Work item: A single figure is required: the number of lines below in which the word "plate" occurs.

Extracted records:
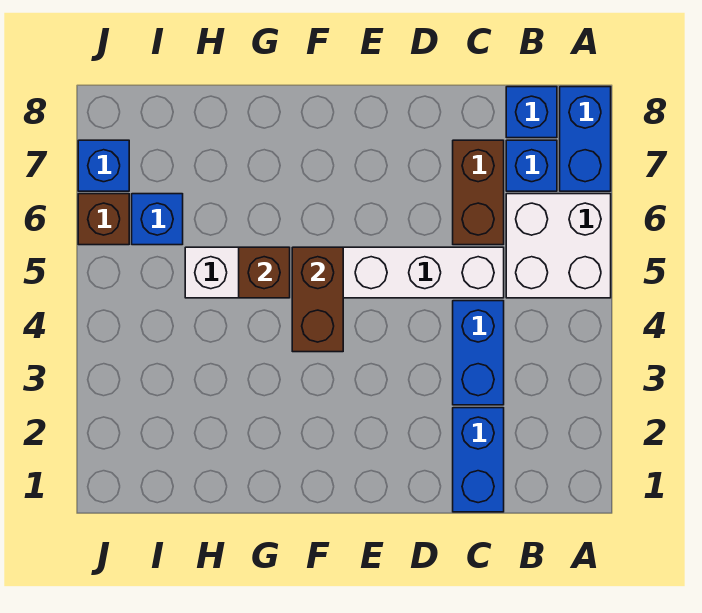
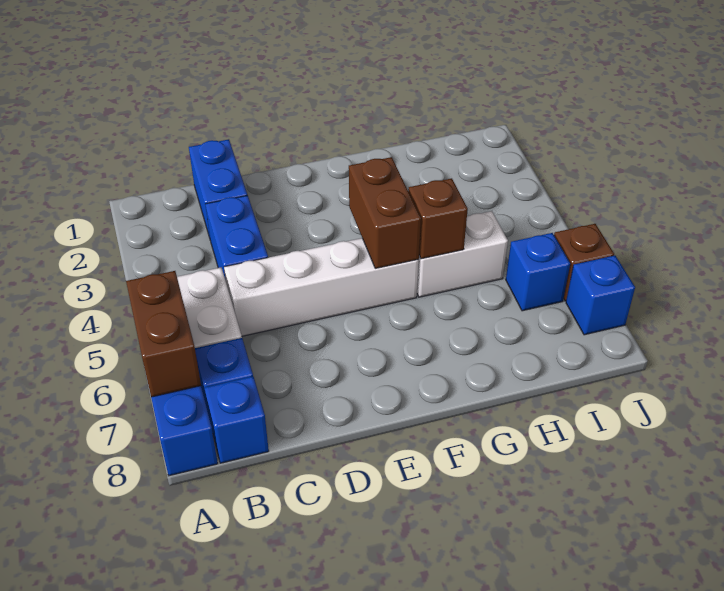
brown brick C6:C7 level 1 -> brown brick A6:A7 level 2

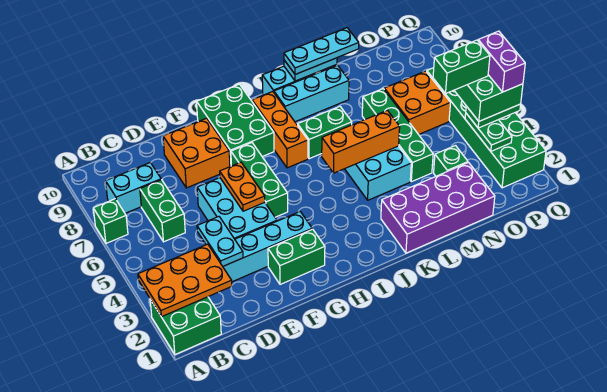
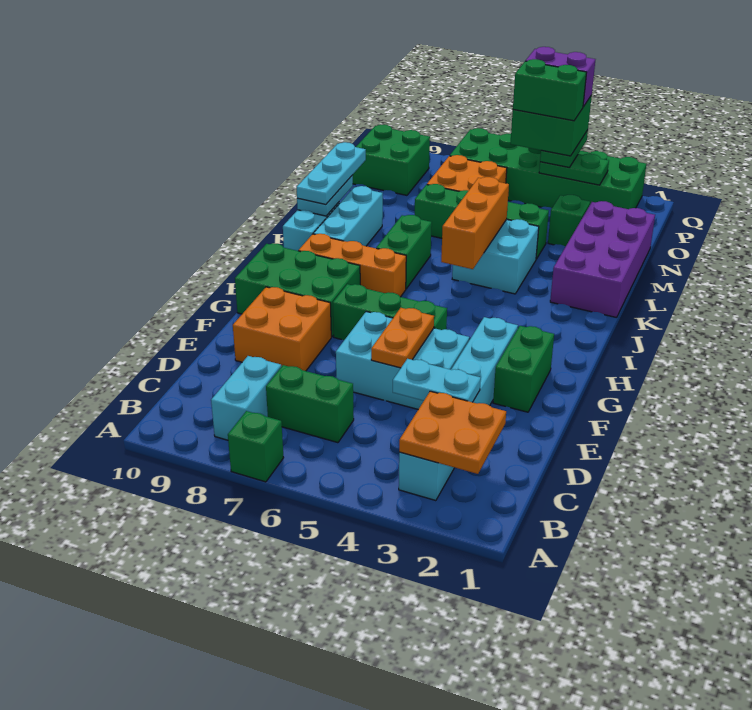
green brick A1:B2 level 1 -> green brick O9:P10 level 1
orange plate A2:C3 level 2 -> orange plate B2:C3 level 2
orange plate F5:F6 level 2 -> orange plate E5:F5 level 2
green brick O5:P5 level 5 -> green brick P4:P5 level 5

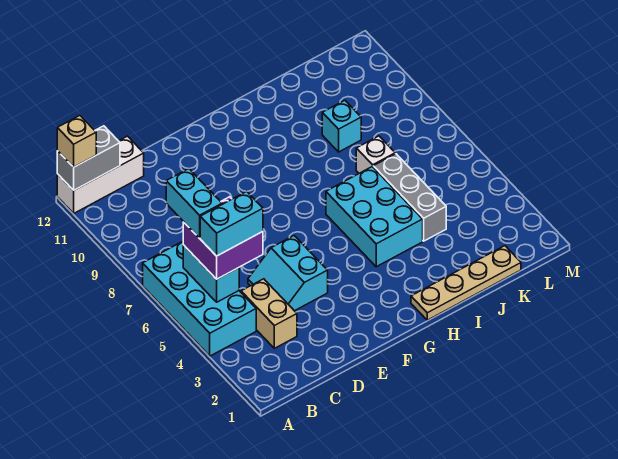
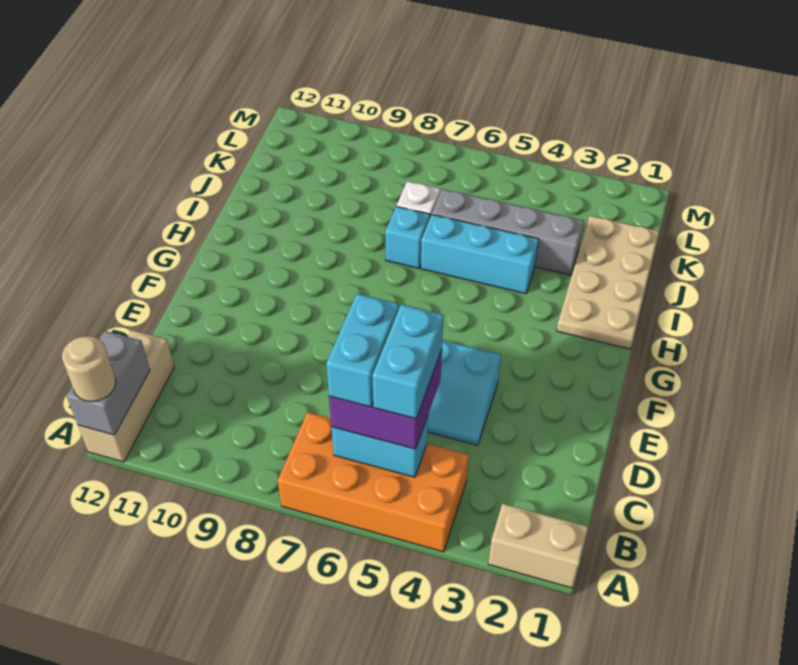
cyan brick A4:B7 level 1 -> orange brick A4:B7 level 1
white brick A12:C12 level 1 -> tan brick A12:C12 level 1
tan brick A12 level 3 -> tan round brick A12 level 3
cyan brick B6:B7 level 4 -> cyan brick B6:C6 level 4
tan brick C3:C4 level 1 -> tan brick A1:A2 level 1
tan plate H1:K1 level 1 -> tan plate H1:K2 level 1
cyan brick H4:I6 level 1 -> cyan brick I4:I6 level 1
grey brick J4:J6 level 1 -> grey brick J3:J6 level 1
cyan brick J9 level 1 -> cyan brick I7 level 1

Output of the task: 3